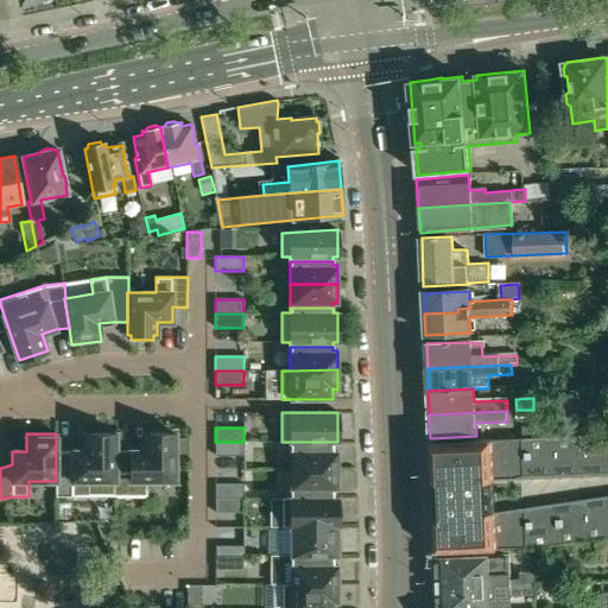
[(56,481),(56,496),(116,496),(115,451),(115,434),(86,434),(86,451),(71,451),(56,451),(56,481)]
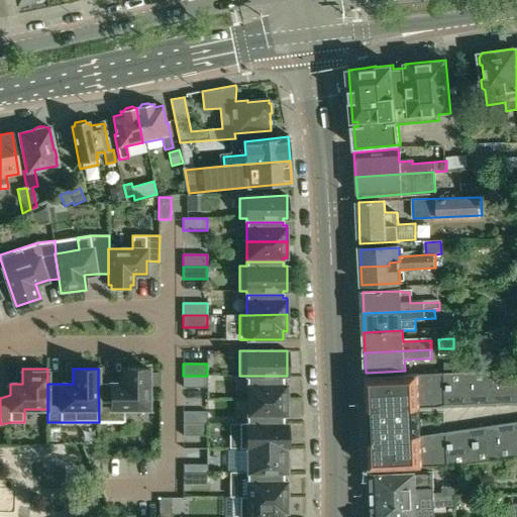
[(123,384),(98,384),(99,422),(125,422),(125,409),(148,409),(148,369),(123,369),(123,384)]
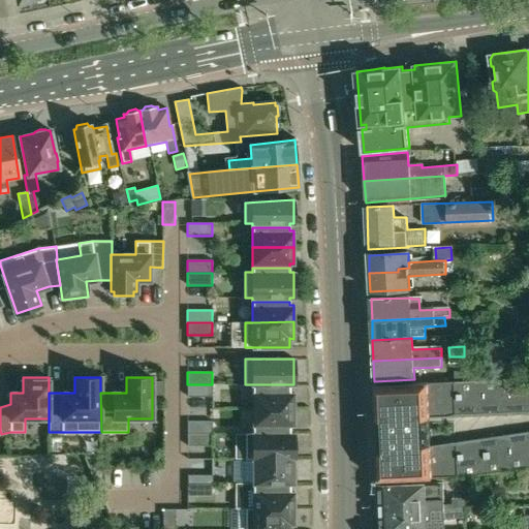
[(455,381),(375,385),(376,409),(377,453),(378,480),(446,480),(528,467),(528,431),(431,445),(430,417),(528,413),(528,377),(479,380),(455,381)]
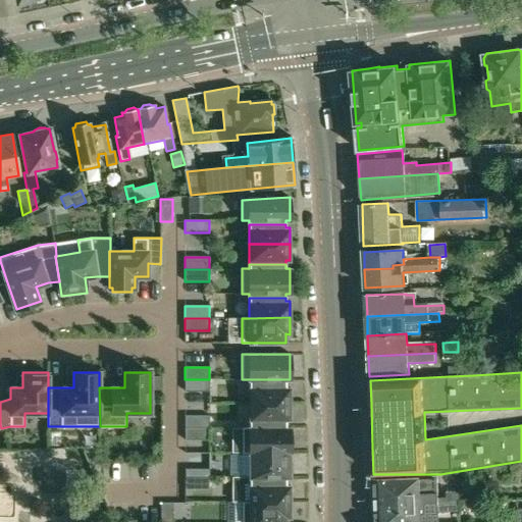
[(209,392),(209,379),(185,379),(185,392),(209,392)]
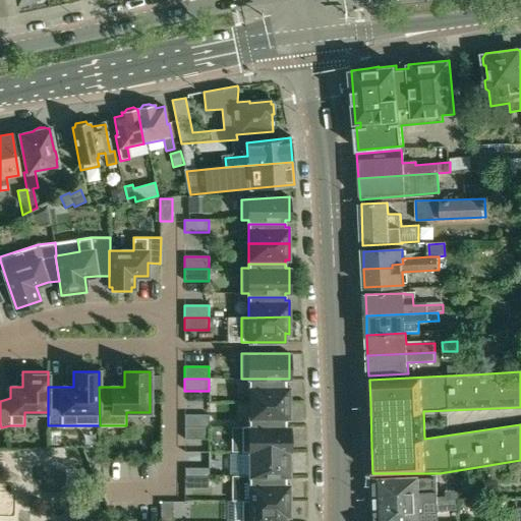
[(285,386),(285,379),(248,379),(248,403),(289,403),(289,386),(285,386)]
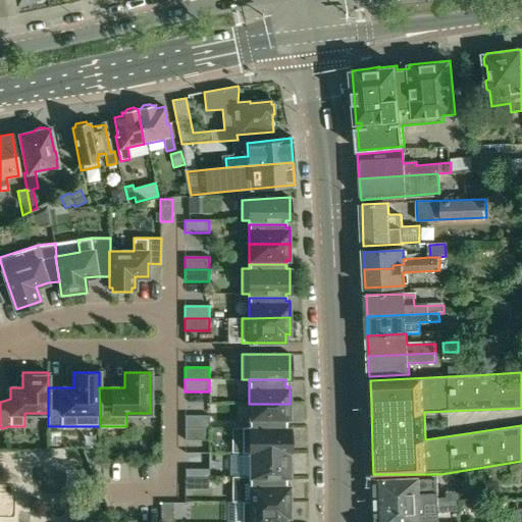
[(290,404),(249,404),(249,420),(250,420),(250,427),(286,427),(286,420),(291,420),(290,404)]
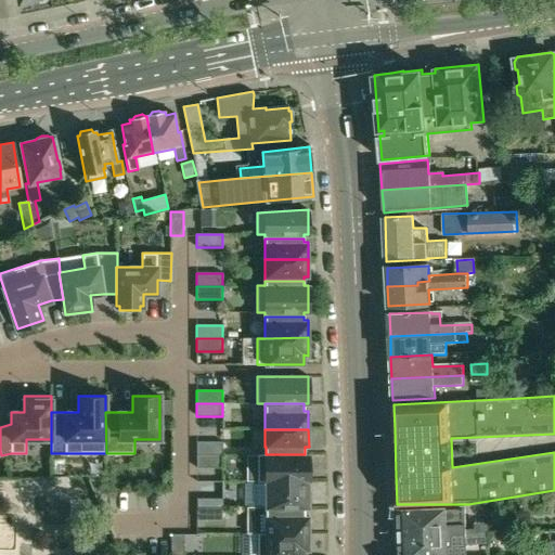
[(222,442),(196,442),(196,455),(222,455),(222,442)]
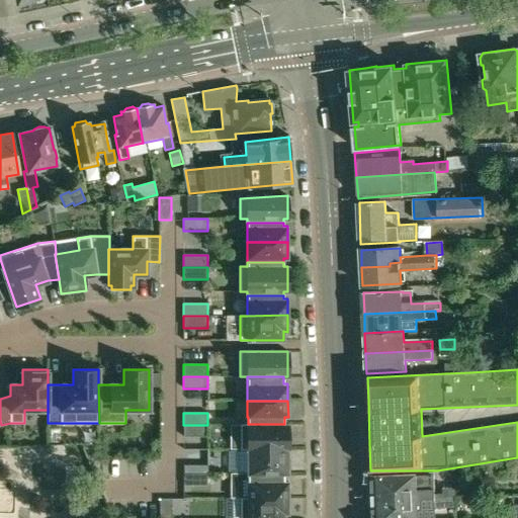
[(284,424),(248,424),(240,424),(240,449),(288,449),(288,424),(284,424)]
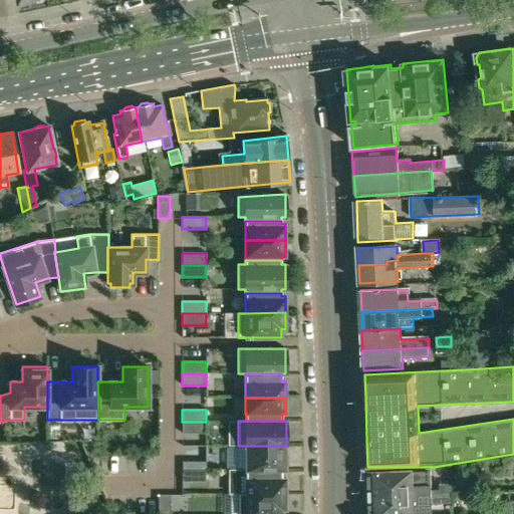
[(206,434),(206,422),(182,422),(182,434),(206,434)]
******************************
• _INSTRUCTIONS TO FOLLOW_: Starting at the line that contains "[(222,442),(196,442),(196,455),(222,455),(222,442)]", retype every line through the end of the material exactly as written, including both end lines but no pictures.

• _SOLUTION TO THE EXERCISE_:
[(222,442),(196,442),(196,455),(222,455),(222,442)]
[(284,424),(248,424),(240,424),(240,449),(288,449),(288,424),(284,424)]
[(206,434),(206,422),(182,422),(182,434),(206,434)]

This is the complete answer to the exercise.